Content revision data:
○ ○ ○ ○ ○
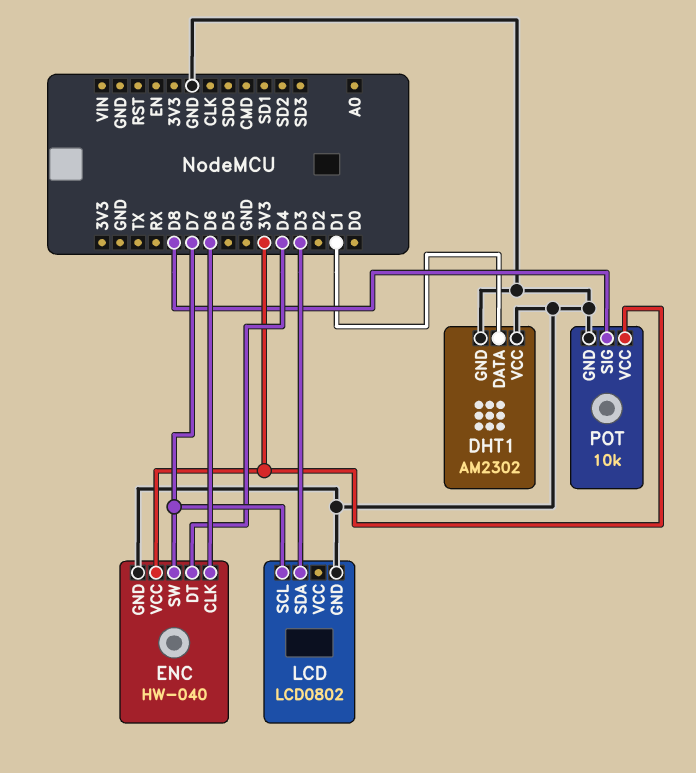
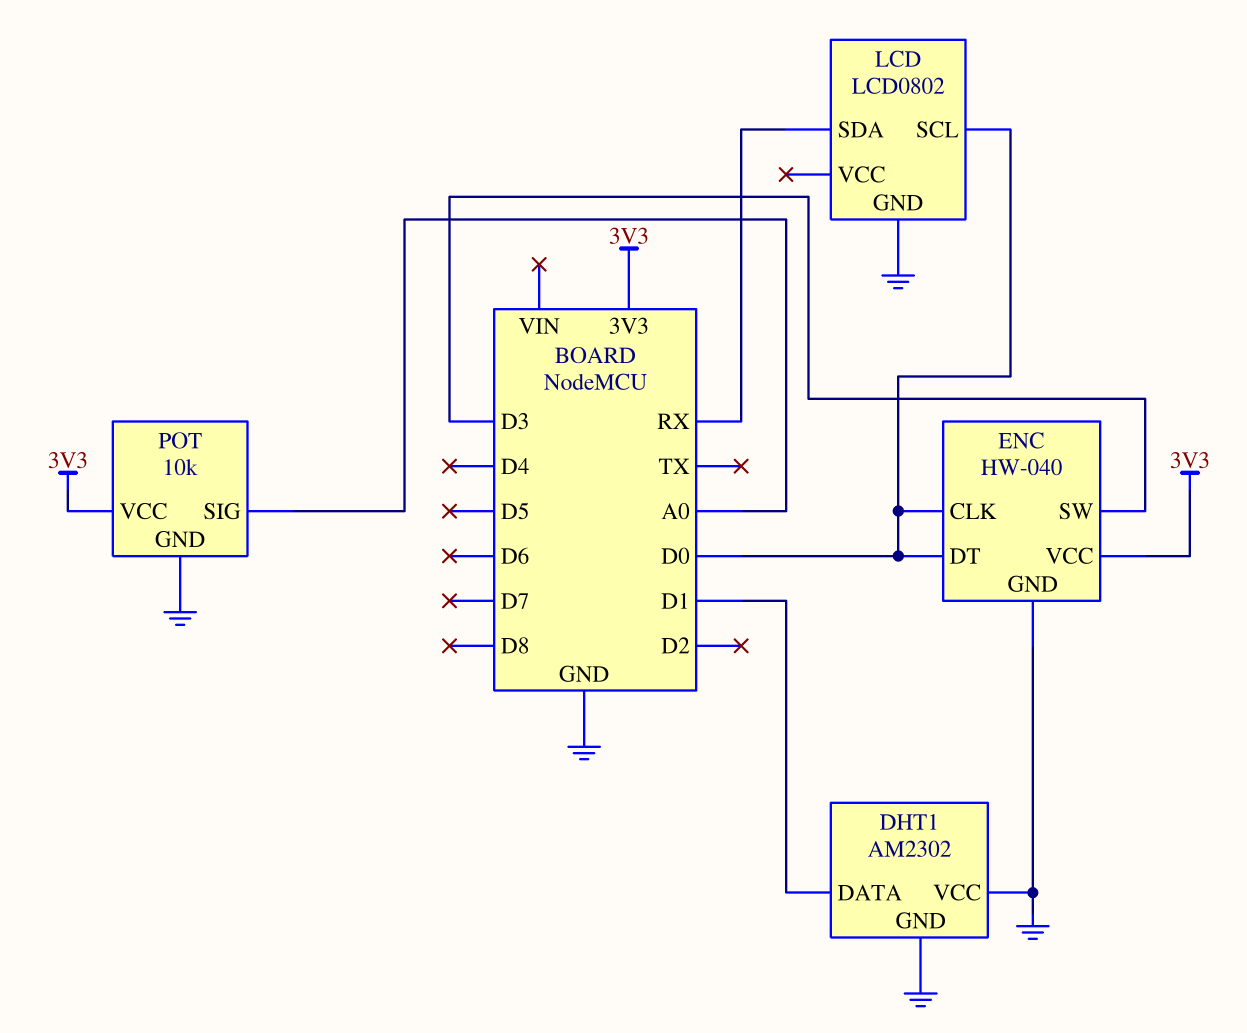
ENC pin CLK: D6 -> D0
ENC pin DT: D4 -> D0
ENC pin SW: D7 -> D3
LCD pin SCL: D7 -> D0
LCD pin SDA: D3 -> RX
POT pin SIG: D8 -> A0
○ ○ ○ ○ ○
Problem requirements ▸ An exact copy of every entry above is needed, with the pictures left out.

Response to this exercise ▸
ENC pin CLK: D6 -> D0
ENC pin DT: D4 -> D0
ENC pin SW: D7 -> D3
LCD pin SCL: D7 -> D0
LCD pin SDA: D3 -> RX
POT pin SIG: D8 -> A0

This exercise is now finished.